Task: Write out the lines of the material below exactly, beginning at the line with "(360, 175) = (306, 335): none -> yellow lemon" and stopping after the line with "(646, 369) = (410, 229): yellow", and leave out the pictures.

Given data:
======

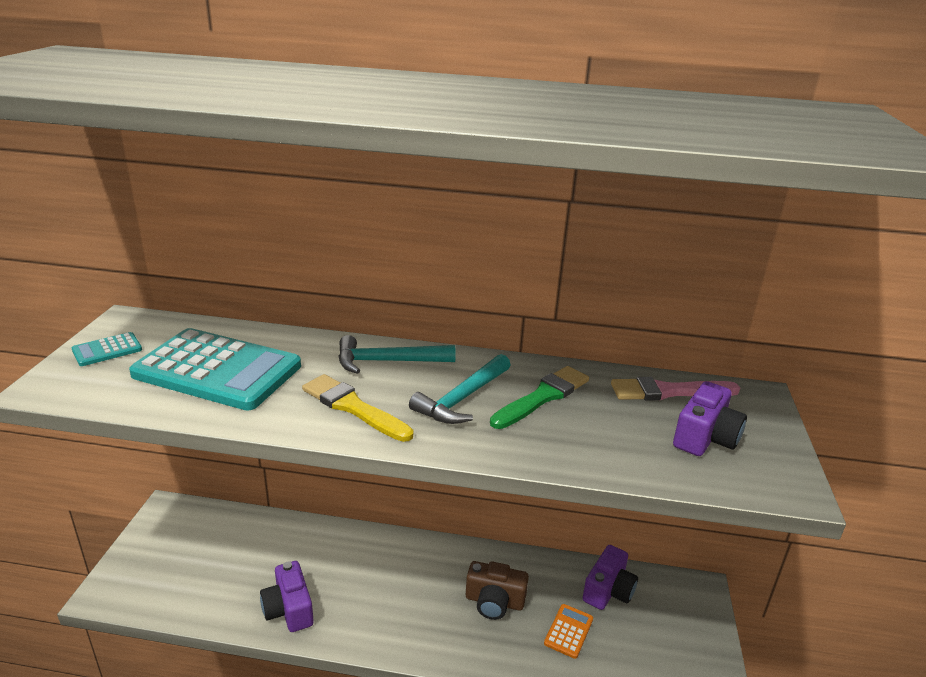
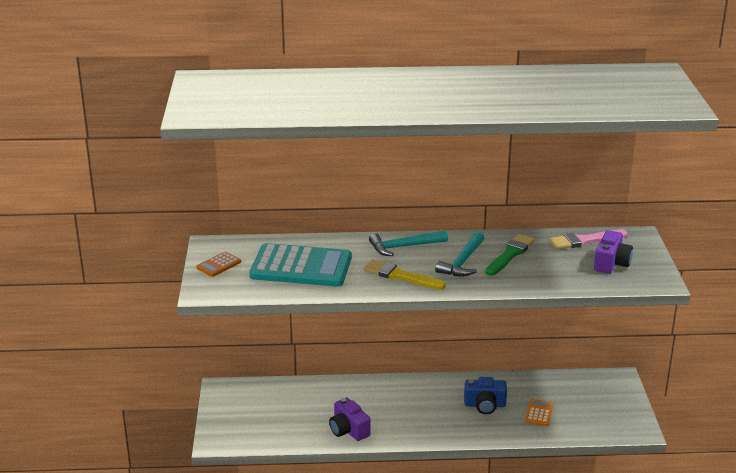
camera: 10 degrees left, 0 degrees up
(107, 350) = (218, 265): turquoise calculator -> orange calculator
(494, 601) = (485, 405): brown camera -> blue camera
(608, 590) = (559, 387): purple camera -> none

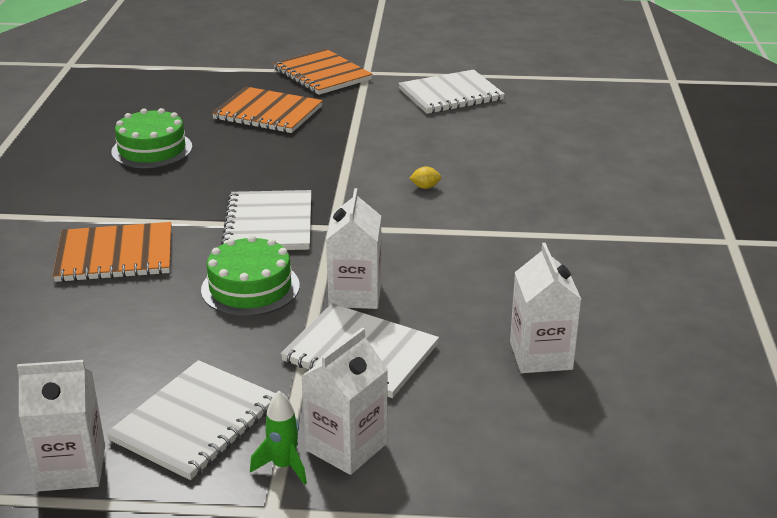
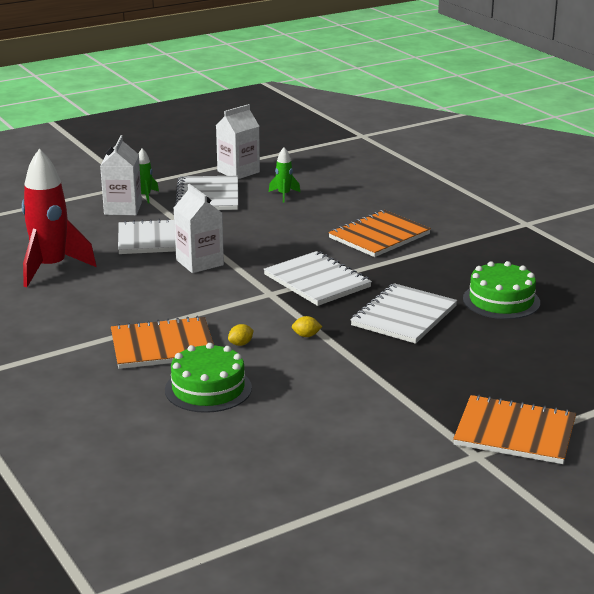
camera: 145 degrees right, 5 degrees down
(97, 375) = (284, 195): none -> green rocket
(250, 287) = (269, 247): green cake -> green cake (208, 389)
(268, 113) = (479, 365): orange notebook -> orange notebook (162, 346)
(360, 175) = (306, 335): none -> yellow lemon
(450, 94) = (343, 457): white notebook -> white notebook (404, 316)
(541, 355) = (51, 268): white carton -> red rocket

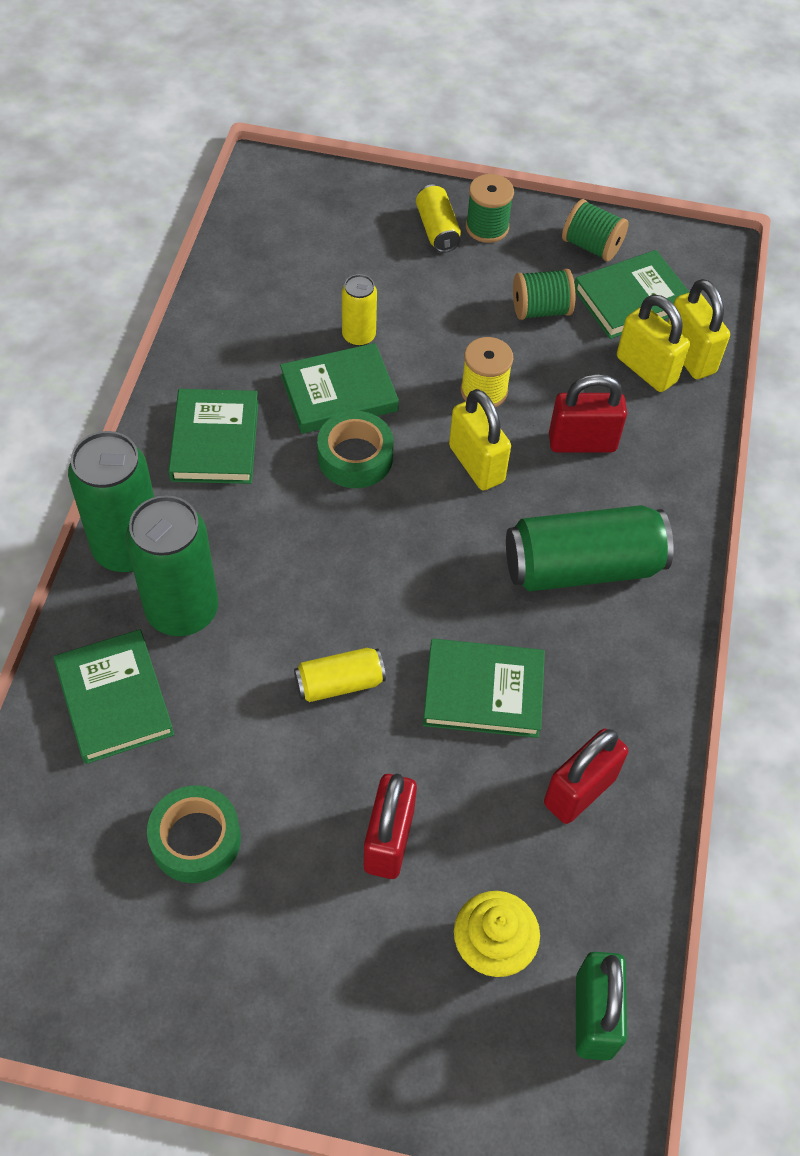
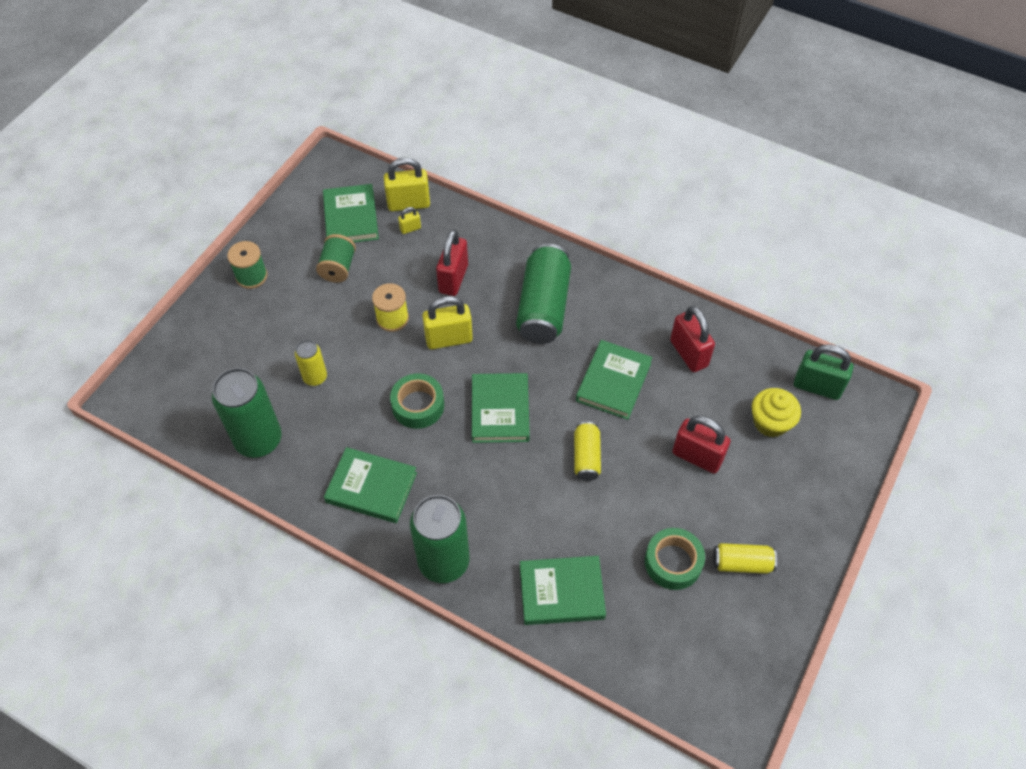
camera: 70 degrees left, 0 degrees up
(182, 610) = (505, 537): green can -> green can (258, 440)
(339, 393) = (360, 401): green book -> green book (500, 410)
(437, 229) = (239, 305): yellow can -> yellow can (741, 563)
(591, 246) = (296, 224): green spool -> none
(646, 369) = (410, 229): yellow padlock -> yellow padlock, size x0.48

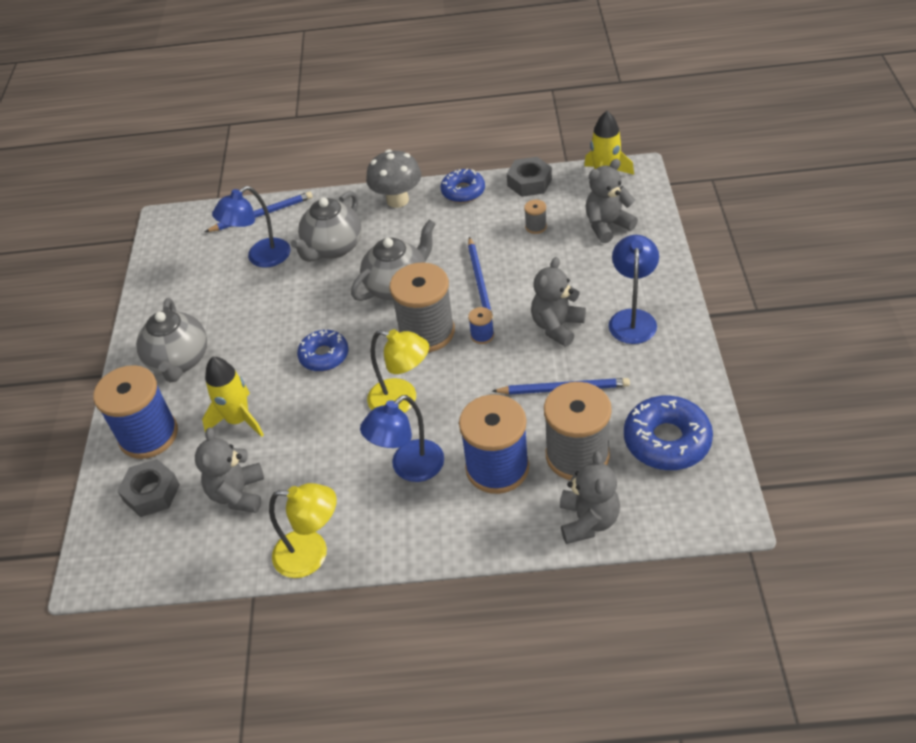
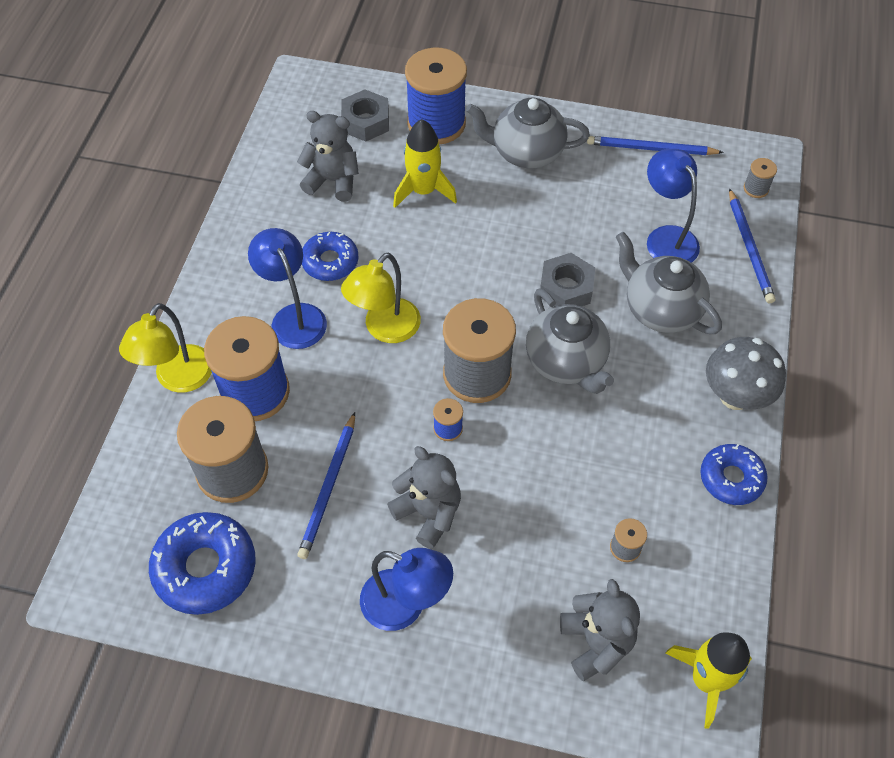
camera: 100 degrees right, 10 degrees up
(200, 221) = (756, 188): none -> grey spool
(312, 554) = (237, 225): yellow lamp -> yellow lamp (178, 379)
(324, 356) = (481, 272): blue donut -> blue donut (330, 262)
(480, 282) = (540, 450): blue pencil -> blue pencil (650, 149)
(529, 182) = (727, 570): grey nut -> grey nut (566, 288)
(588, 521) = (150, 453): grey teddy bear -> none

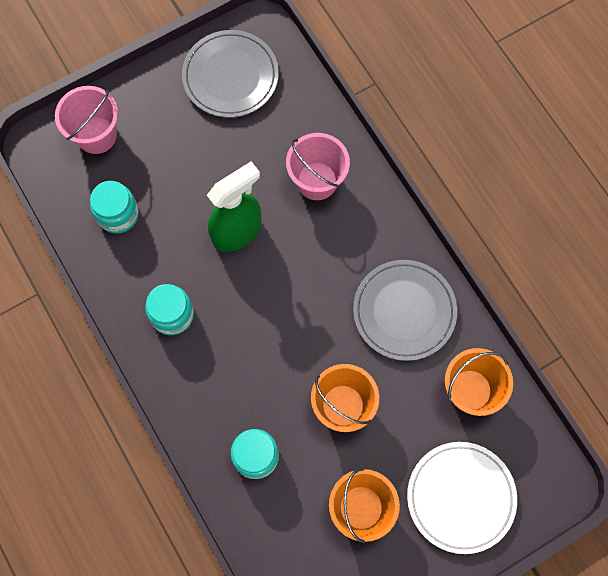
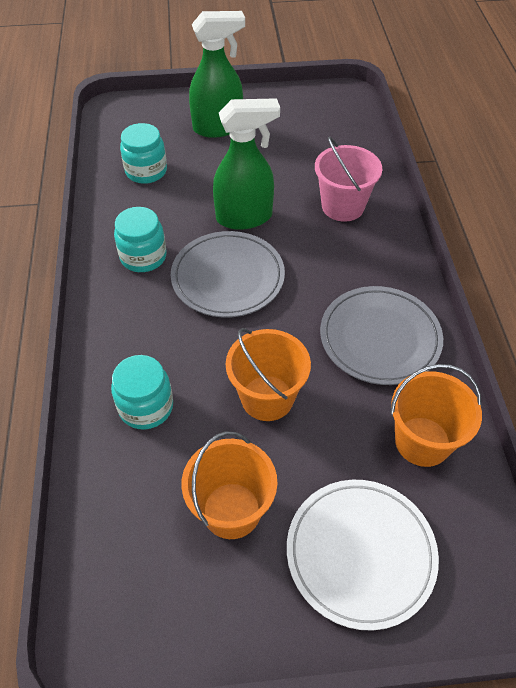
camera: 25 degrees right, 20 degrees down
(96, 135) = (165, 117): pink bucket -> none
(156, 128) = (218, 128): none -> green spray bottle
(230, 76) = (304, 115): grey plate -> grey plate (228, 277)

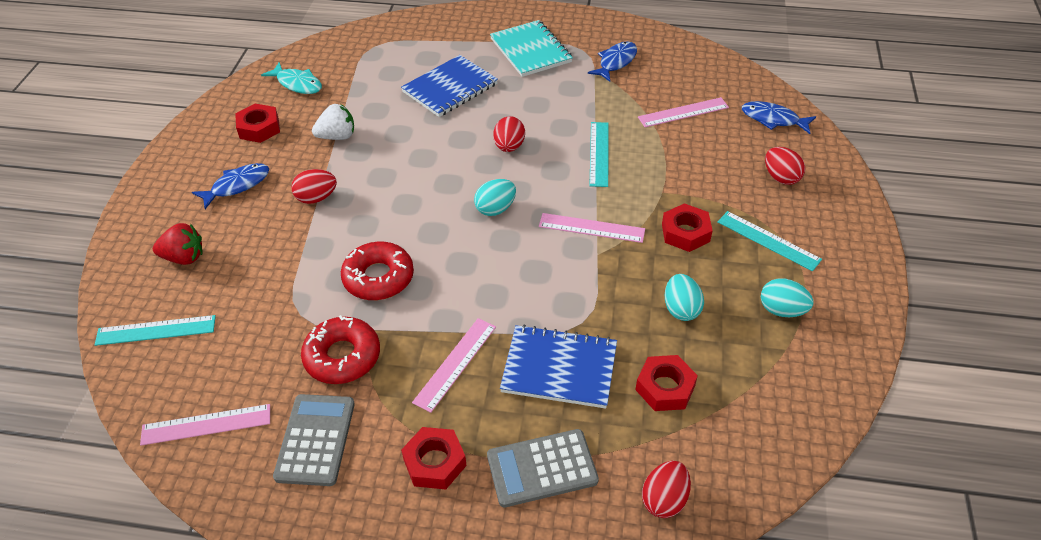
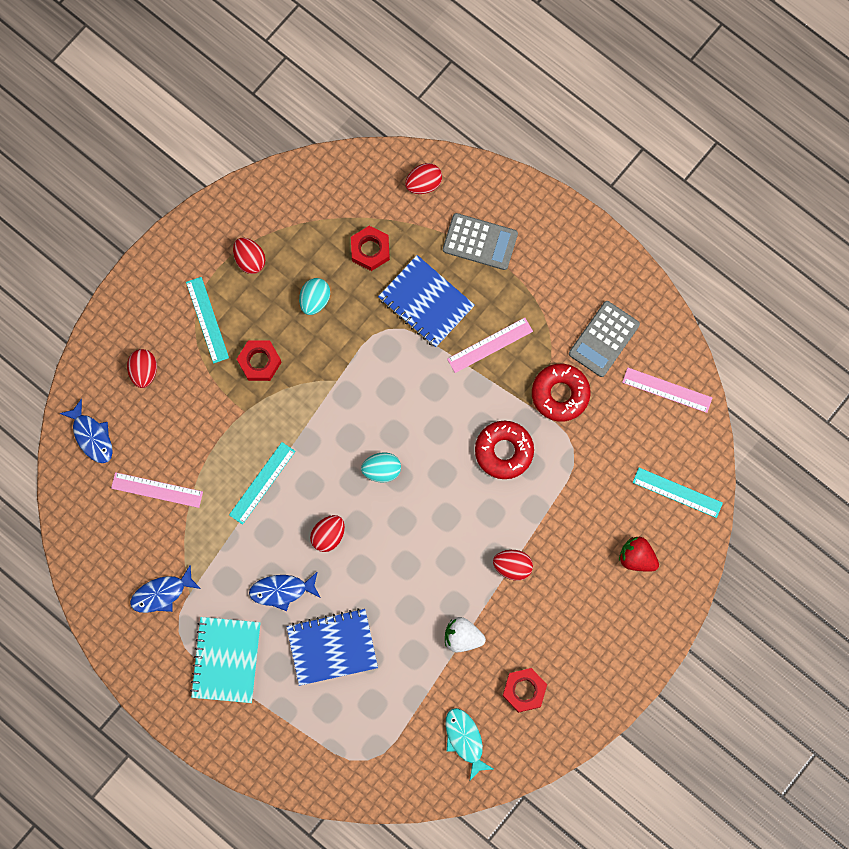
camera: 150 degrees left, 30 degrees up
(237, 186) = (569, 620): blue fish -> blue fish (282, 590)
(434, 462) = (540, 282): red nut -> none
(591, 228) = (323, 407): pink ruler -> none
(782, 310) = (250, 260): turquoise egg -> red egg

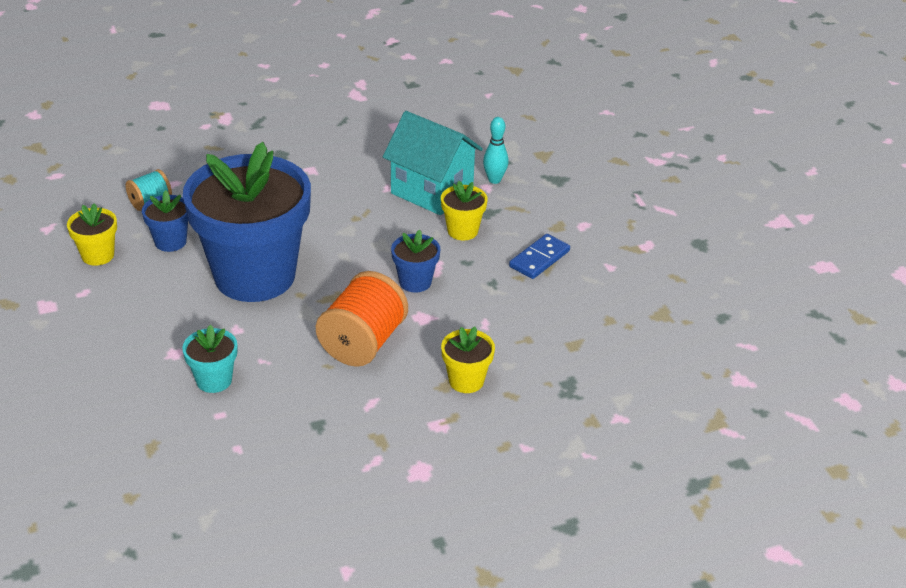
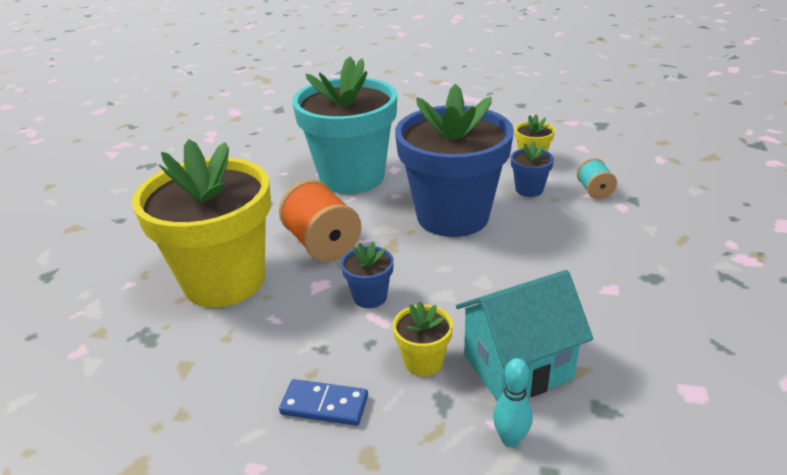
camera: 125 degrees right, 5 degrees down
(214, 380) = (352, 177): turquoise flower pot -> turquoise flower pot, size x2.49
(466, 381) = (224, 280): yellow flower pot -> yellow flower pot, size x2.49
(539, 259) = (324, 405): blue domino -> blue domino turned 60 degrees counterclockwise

======

Exercise solution:
(360, 175) = (306, 335): none -> yellow lemon
(450, 94) = (343, 457): white notebook -> white notebook (404, 316)
(541, 355) = (51, 268): white carton -> red rocket

camera: 70 degrees left, 0 degrees up
(182, 610) = (505, 537): green can -> green can (258, 440)
(339, 393) = (360, 401): green book -> green book (500, 410)
(437, 229) = (239, 305): yellow can -> yellow can (741, 563)
(591, 246) = (296, 224): green spool -> none
(646, 369) = (410, 229): yellow padlock -> yellow padlock, size x0.48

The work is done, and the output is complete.